■ SHORT EXERCISE: Please edit the items below by replacing "specified" with "listed" wherever it occurs, leaving everything else unchanged.

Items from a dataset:
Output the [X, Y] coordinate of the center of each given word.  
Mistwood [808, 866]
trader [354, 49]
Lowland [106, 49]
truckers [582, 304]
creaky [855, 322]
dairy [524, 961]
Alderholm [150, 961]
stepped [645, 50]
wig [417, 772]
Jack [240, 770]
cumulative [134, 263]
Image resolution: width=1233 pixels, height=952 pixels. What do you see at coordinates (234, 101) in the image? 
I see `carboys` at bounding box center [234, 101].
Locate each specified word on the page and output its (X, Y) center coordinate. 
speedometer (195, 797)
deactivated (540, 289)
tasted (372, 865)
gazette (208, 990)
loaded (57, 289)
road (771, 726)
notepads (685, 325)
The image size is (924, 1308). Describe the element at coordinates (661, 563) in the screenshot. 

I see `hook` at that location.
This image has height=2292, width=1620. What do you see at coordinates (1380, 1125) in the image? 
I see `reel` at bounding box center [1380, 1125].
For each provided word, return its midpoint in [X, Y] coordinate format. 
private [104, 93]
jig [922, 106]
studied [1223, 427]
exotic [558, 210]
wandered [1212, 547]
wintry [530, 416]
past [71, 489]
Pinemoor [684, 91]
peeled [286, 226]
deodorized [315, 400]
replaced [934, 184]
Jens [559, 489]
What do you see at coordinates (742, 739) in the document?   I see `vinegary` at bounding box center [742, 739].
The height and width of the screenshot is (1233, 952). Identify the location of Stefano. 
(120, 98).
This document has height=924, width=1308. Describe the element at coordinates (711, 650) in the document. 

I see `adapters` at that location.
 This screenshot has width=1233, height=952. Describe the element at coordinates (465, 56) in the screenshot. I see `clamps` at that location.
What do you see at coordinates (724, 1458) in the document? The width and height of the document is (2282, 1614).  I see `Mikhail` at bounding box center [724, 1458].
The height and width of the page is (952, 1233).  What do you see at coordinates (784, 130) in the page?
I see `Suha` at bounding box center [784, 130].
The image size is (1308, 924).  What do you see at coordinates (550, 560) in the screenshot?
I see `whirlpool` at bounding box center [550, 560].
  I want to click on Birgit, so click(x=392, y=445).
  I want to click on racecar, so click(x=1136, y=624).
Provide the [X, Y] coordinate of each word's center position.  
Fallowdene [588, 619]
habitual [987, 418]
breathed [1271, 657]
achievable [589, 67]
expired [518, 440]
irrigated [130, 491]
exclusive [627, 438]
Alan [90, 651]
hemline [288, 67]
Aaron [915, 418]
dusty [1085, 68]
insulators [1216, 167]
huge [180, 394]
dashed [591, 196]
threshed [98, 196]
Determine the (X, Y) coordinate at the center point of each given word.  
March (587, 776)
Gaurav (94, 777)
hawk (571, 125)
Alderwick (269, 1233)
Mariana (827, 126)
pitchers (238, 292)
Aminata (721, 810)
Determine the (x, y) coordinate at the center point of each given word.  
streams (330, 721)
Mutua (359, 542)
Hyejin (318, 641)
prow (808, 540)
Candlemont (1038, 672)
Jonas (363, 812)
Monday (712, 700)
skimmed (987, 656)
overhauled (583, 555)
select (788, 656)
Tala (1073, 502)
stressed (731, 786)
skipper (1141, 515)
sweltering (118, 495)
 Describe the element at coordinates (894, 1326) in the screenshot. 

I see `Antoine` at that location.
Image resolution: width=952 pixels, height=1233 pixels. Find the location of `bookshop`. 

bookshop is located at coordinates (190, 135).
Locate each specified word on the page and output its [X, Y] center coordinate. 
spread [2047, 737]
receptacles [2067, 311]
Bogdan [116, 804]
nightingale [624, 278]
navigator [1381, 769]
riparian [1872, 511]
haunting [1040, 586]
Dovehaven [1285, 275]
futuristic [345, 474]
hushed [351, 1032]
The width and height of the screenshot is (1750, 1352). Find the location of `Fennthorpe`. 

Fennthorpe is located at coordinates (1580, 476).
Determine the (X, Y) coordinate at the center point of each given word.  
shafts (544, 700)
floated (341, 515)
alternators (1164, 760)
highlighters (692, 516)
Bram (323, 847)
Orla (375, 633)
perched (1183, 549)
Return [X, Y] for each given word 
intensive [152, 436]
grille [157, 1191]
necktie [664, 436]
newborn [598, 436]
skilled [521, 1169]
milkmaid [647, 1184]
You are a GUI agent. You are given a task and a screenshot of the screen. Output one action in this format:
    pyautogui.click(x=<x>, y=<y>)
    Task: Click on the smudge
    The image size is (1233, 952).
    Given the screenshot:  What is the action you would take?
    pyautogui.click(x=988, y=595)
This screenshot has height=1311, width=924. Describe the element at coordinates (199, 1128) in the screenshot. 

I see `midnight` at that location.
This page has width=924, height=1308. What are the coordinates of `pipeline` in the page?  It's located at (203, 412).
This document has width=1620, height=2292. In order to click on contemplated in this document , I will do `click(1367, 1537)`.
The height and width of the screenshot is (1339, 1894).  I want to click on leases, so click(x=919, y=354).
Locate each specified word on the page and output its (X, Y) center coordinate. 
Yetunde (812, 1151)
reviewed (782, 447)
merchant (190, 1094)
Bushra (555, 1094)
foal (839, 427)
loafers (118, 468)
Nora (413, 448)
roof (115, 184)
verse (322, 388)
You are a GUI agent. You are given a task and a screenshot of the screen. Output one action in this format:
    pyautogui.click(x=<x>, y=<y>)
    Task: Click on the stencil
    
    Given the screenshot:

■ WRITTEN ANSWER:
Output the [X, Y] coordinate of the center of each given word.  
Mistwood [808, 866]
trader [354, 49]
Lowland [106, 49]
truckers [582, 304]
creaky [855, 322]
dairy [524, 961]
Alderholm [150, 961]
stepped [645, 50]
wig [417, 772]
Jack [240, 770]
cumulative [134, 263]
Image resolution: width=1233 pixels, height=952 pixels. What do you see at coordinates (234, 101) in the image? 
I see `carboys` at bounding box center [234, 101].
Locate each listed word on the page and output its (X, Y) center coordinate. 
speedometer (195, 797)
deactivated (540, 289)
tasted (372, 865)
gazette (208, 990)
loaded (57, 289)
road (771, 726)
notepads (685, 325)
The image size is (924, 1308). Describe the element at coordinates (661, 563) in the screenshot. 

I see `hook` at that location.
This image has height=2292, width=1620. What do you see at coordinates (1380, 1125) in the image? 
I see `reel` at bounding box center [1380, 1125].
For each provided word, return its midpoint in [X, Y] coordinate format. 
private [104, 93]
jig [922, 106]
studied [1223, 427]
exotic [558, 210]
wandered [1212, 547]
wintry [530, 416]
past [71, 489]
Pinemoor [684, 91]
peeled [286, 226]
deodorized [315, 400]
replaced [934, 184]
Jens [559, 489]
What do you see at coordinates (742, 739) in the document?   I see `vinegary` at bounding box center [742, 739].
The height and width of the screenshot is (1233, 952). Identify the location of Stefano. 
(120, 98).
This document has height=924, width=1308. Describe the element at coordinates (711, 650) in the document. 

I see `adapters` at that location.
 This screenshot has width=1233, height=952. Describe the element at coordinates (465, 56) in the screenshot. I see `clamps` at that location.
What do you see at coordinates (724, 1458) in the document? The width and height of the document is (2282, 1614).  I see `Mikhail` at bounding box center [724, 1458].
The height and width of the page is (952, 1233).  What do you see at coordinates (784, 130) in the page?
I see `Suha` at bounding box center [784, 130].
The image size is (1308, 924).  What do you see at coordinates (550, 560) in the screenshot?
I see `whirlpool` at bounding box center [550, 560].
  I want to click on Birgit, so click(x=392, y=445).
  I want to click on racecar, so click(x=1136, y=624).
Provide the [X, Y] coordinate of each word's center position.  
Fallowdene [588, 619]
habitual [987, 418]
breathed [1271, 657]
achievable [589, 67]
expired [518, 440]
irrigated [130, 491]
exclusive [627, 438]
Alan [90, 651]
hemline [288, 67]
Aaron [915, 418]
dusty [1085, 68]
insulators [1216, 167]
huge [180, 394]
dashed [591, 196]
threshed [98, 196]
Determine the (X, Y) coordinate at the center point of each given word.  
March (587, 776)
Gaurav (94, 777)
hawk (571, 125)
Alderwick (269, 1233)
Mariana (827, 126)
pitchers (238, 292)
Aminata (721, 810)
Determine the (x, y) coordinate at the center point of each given word.  
streams (330, 721)
Mutua (359, 542)
Hyejin (318, 641)
prow (808, 540)
Candlemont (1038, 672)
Jonas (363, 812)
Monday (712, 700)
skimmed (987, 656)
overhauled (583, 555)
select (788, 656)
Tala (1073, 502)
stressed (731, 786)
skipper (1141, 515)
sweltering (118, 495)
 Describe the element at coordinates (894, 1326) in the screenshot. 

I see `Antoine` at that location.
Image resolution: width=952 pixels, height=1233 pixels. Find the location of `bookshop`. 

bookshop is located at coordinates (190, 135).
Locate each listed word on the page and output its [X, Y] center coordinate. 
spread [2047, 737]
receptacles [2067, 311]
Bogdan [116, 804]
nightingale [624, 278]
navigator [1381, 769]
riparian [1872, 511]
haunting [1040, 586]
Dovehaven [1285, 275]
futuristic [345, 474]
hushed [351, 1032]
The width and height of the screenshot is (1750, 1352). Find the location of `Fennthorpe`. 

Fennthorpe is located at coordinates (1580, 476).
Determine the (X, Y) coordinate at the center point of each given word.  
shafts (544, 700)
floated (341, 515)
alternators (1164, 760)
highlighters (692, 516)
Bram (323, 847)
Orla (375, 633)
perched (1183, 549)
Return [X, Y] for each given word 
intensive [152, 436]
grille [157, 1191]
necktie [664, 436]
newborn [598, 436]
skilled [521, 1169]
milkmaid [647, 1184]
You are a GUI agent. You are given a task and a screenshot of the screen. Output one action in this format:
    pyautogui.click(x=<x>, y=<y>)
    Task: Click on the smudge
    The image size is (1233, 952).
    Given the screenshot:  What is the action you would take?
    pyautogui.click(x=988, y=595)
This screenshot has height=1311, width=924. Describe the element at coordinates (199, 1128) in the screenshot. 

I see `midnight` at that location.
This page has width=924, height=1308. What are the coordinates of `pipeline` in the page?  It's located at (203, 412).
This document has width=1620, height=2292. In order to click on contemplated in this document , I will do `click(1367, 1537)`.
The height and width of the screenshot is (1339, 1894).  I want to click on leases, so click(x=919, y=354).
Locate each listed word on the page and output its (X, Y) center coordinate. 
Yetunde (812, 1151)
reviewed (782, 447)
merchant (190, 1094)
Bushra (555, 1094)
foal (839, 427)
loafers (118, 468)
Nora (413, 448)
roof (115, 184)
verse (322, 388)
You are a GUI agent. You are given a task and a screenshot of the screen. Output one action in this format:
    pyautogui.click(x=<x>, y=<y>)
    Task: Click on the stencil
    
    Given the screenshot:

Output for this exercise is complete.